(SUPPLIED ENTRIES)
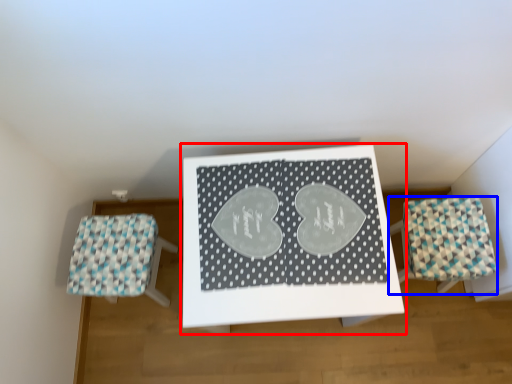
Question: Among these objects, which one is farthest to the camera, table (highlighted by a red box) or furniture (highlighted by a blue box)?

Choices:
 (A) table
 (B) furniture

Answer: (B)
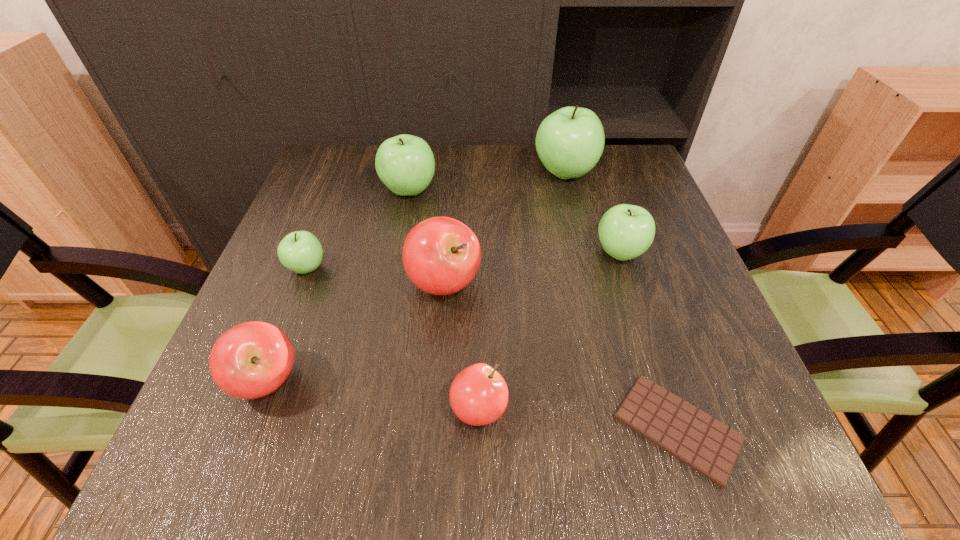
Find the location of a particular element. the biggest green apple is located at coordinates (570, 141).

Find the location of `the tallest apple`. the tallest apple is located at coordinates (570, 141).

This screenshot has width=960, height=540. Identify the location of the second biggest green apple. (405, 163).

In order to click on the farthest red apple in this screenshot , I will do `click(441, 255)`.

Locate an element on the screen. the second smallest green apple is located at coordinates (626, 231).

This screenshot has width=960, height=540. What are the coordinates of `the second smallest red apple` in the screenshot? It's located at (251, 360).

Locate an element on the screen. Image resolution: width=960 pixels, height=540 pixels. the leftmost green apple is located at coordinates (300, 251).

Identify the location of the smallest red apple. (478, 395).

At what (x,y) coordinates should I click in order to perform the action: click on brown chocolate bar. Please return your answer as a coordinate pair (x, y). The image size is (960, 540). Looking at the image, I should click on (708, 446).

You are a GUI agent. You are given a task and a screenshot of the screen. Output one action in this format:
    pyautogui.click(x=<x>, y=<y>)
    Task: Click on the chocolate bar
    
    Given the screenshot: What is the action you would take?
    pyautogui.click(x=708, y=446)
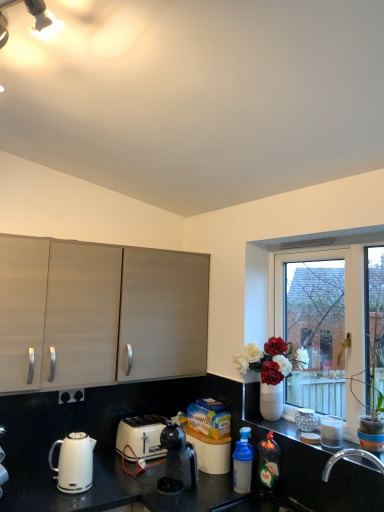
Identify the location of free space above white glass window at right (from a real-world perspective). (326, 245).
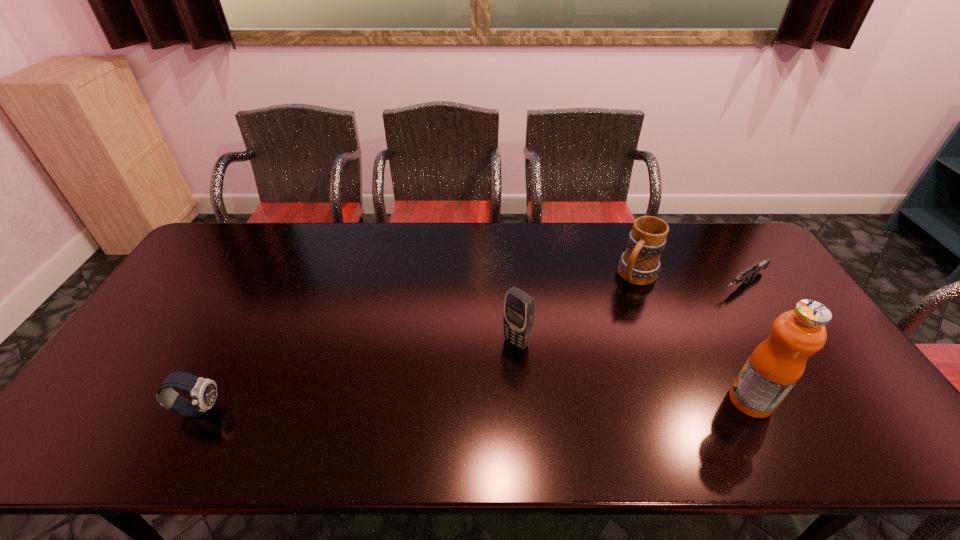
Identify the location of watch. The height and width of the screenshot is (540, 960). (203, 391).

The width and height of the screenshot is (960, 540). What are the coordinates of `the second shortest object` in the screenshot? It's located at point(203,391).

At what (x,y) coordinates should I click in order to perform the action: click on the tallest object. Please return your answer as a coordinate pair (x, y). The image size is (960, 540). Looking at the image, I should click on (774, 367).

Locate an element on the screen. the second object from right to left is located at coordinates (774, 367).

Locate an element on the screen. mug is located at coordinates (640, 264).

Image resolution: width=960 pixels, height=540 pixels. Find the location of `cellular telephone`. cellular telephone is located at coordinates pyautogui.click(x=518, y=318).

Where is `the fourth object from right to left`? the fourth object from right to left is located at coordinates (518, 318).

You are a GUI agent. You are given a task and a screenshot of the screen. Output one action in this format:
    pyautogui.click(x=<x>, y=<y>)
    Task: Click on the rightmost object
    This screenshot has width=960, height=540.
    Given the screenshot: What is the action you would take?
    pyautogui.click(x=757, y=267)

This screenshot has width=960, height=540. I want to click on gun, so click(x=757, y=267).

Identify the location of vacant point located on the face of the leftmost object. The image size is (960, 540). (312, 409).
(End SUPPLIED ENTRIES)
TRY IT: Rewrite only the lines running from the line containing "Identify the location of watch." up to and including the line containing "on (774, 367).", changing every "screenshot" to "image" and keeping everything else the same.

RESPONSE FOR THIS EXERCISE:
Identify the location of watch. The height and width of the image is (540, 960). (203, 391).

The width and height of the image is (960, 540). What are the coordinates of `the second shortest object` in the image? It's located at point(203,391).

At what (x,y) coordinates should I click in order to perform the action: click on the tallest object. Please return your answer as a coordinate pair (x, y). The image size is (960, 540). Looking at the image, I should click on (774, 367).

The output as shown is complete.